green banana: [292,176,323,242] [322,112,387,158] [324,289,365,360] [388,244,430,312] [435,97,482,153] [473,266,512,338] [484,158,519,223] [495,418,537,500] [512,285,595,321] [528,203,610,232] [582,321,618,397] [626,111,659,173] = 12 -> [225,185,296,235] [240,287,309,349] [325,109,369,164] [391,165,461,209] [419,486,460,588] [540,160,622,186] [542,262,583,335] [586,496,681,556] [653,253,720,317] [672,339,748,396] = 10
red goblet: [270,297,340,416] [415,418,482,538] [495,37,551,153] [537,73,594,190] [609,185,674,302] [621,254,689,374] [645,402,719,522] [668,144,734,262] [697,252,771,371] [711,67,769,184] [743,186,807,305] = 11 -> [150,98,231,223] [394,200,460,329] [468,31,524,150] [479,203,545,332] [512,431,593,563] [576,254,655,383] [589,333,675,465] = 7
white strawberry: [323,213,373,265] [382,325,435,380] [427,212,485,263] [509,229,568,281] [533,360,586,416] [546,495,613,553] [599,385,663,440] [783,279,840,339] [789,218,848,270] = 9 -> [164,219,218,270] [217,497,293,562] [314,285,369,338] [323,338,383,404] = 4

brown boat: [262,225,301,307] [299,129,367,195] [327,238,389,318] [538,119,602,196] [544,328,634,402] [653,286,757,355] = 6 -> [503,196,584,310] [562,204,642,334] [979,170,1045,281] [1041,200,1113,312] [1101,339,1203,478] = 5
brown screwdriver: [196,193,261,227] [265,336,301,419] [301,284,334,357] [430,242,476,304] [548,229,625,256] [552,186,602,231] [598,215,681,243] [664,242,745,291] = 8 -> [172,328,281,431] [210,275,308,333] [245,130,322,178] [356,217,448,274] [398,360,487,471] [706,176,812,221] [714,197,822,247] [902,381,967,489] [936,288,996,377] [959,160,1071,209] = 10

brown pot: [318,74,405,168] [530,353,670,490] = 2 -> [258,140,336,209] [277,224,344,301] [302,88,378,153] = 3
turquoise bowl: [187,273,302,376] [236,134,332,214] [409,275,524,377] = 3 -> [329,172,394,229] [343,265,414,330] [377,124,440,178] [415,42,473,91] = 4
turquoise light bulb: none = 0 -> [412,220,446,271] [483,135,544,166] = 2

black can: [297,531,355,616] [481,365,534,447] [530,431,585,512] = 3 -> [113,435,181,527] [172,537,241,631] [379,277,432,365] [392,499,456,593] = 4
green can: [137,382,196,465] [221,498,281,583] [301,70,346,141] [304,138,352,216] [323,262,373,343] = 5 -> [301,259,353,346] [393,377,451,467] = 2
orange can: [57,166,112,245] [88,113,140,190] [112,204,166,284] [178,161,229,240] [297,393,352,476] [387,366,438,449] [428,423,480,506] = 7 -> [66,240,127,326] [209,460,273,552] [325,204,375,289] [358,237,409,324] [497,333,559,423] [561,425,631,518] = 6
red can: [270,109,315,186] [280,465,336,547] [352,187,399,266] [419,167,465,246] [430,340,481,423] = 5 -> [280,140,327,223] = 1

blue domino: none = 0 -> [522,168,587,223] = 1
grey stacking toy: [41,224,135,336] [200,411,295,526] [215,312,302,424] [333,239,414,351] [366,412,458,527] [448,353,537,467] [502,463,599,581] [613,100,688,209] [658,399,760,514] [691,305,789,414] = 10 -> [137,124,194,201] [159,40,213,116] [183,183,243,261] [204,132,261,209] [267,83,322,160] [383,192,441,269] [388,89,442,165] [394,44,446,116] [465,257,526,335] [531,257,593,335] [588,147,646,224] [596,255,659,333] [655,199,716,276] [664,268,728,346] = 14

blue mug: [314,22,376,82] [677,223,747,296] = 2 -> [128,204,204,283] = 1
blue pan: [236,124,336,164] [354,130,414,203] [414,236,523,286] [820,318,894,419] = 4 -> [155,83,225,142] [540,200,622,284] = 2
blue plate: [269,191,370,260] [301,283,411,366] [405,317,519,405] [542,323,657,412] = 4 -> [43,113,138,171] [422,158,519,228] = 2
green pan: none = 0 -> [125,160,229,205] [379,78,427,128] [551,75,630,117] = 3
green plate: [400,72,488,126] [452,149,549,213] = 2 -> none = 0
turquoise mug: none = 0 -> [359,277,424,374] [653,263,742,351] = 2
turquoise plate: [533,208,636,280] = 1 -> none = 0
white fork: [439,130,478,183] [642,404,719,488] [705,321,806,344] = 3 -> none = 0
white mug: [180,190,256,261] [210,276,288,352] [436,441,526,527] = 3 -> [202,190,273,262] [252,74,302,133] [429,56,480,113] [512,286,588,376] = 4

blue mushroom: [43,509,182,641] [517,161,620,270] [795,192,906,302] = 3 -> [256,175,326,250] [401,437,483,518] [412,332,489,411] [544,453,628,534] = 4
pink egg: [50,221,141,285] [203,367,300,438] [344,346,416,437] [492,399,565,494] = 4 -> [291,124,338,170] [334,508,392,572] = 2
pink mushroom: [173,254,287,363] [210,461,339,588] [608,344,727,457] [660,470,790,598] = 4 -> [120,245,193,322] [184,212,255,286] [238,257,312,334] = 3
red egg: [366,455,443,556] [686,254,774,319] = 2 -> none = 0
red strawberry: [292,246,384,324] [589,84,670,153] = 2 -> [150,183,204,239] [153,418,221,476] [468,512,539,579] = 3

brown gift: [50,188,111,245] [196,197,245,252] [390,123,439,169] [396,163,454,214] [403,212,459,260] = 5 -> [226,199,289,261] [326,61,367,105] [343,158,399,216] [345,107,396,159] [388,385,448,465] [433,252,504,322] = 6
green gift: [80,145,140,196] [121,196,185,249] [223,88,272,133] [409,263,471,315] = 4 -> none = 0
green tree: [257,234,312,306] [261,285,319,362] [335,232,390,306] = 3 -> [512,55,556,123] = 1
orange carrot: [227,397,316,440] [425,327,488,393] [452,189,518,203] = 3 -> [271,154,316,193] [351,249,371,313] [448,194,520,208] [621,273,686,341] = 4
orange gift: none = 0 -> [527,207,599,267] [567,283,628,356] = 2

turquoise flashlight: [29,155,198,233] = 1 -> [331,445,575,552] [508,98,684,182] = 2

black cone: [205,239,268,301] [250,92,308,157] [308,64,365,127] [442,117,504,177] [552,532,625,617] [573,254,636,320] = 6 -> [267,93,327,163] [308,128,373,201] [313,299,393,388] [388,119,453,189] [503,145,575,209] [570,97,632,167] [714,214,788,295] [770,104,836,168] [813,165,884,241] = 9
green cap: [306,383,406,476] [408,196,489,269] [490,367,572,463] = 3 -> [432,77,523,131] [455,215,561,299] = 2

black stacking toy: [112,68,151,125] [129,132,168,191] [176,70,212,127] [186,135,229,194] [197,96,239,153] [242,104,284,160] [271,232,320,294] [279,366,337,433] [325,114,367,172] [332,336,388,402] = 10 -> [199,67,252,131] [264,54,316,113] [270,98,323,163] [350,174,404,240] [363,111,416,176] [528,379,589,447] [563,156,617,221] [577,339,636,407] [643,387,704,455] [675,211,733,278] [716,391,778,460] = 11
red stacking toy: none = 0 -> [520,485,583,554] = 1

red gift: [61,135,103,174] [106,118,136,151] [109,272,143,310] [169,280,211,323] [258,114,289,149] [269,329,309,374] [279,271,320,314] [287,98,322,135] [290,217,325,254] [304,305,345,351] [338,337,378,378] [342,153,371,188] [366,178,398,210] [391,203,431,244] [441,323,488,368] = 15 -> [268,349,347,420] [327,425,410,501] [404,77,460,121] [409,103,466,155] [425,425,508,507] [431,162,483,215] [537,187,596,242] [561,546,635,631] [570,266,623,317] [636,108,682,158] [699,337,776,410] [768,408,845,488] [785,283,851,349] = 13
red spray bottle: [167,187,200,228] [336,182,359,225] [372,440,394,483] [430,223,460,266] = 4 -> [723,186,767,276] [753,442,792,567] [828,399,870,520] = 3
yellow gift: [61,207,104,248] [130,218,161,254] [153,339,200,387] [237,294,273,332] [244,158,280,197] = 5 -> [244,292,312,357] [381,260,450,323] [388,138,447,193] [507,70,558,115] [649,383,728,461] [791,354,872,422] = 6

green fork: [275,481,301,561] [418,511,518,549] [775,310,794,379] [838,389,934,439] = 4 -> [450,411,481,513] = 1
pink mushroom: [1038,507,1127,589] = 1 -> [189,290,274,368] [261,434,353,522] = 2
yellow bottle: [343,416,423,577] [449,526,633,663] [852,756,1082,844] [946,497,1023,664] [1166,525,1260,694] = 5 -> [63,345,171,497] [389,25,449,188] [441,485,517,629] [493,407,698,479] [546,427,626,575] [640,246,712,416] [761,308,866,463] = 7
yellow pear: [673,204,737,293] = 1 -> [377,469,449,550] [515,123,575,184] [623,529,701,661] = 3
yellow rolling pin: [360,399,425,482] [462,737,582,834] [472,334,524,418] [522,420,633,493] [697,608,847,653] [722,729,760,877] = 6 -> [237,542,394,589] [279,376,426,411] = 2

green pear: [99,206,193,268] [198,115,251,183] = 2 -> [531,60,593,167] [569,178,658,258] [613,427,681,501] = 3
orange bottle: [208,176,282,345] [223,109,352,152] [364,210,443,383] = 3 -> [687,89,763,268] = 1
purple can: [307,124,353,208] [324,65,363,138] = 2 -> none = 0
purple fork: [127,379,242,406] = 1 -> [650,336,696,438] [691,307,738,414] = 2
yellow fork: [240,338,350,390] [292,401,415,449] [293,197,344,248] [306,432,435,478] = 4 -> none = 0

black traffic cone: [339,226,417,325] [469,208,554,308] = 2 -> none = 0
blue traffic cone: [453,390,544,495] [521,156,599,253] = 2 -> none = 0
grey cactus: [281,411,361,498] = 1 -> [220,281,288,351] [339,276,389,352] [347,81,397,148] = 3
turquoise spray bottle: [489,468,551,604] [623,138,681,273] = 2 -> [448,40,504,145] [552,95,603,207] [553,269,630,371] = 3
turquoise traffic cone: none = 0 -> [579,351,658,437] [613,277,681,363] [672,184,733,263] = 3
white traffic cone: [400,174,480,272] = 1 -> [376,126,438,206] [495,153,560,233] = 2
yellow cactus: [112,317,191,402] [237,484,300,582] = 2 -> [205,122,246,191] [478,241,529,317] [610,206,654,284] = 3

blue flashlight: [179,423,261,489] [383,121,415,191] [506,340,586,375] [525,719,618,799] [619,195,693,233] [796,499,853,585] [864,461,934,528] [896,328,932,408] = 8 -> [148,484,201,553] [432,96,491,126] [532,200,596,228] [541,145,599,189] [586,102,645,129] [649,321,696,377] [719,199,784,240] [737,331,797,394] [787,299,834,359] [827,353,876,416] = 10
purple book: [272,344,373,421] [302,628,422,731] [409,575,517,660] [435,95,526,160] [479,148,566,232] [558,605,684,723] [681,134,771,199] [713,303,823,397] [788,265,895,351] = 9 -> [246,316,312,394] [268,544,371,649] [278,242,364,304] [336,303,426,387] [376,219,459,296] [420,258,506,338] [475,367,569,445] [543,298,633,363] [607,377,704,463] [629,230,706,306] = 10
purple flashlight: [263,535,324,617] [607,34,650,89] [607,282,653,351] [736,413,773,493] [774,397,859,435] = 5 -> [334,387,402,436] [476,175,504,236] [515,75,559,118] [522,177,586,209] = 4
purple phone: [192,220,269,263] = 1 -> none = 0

• • • • • • •

WORK TO COMPLETE » In the entries above, restate word for word the lines between the one holding "blue mug: [314,22,376,82]" and the one holding "green pan: none", inclusive, and nothing besides.

WRITTEN RESPONSE »
blue mug: [314,22,376,82] [677,223,747,296] = 2 -> [128,204,204,283] = 1
blue pan: [236,124,336,164] [354,130,414,203] [414,236,523,286] [820,318,894,419] = 4 -> [155,83,225,142] [540,200,622,284] = 2
blue plate: [269,191,370,260] [301,283,411,366] [405,317,519,405] [542,323,657,412] = 4 -> [43,113,138,171] [422,158,519,228] = 2
green pan: none = 0 -> [125,160,229,205] [379,78,427,128] [551,75,630,117] = 3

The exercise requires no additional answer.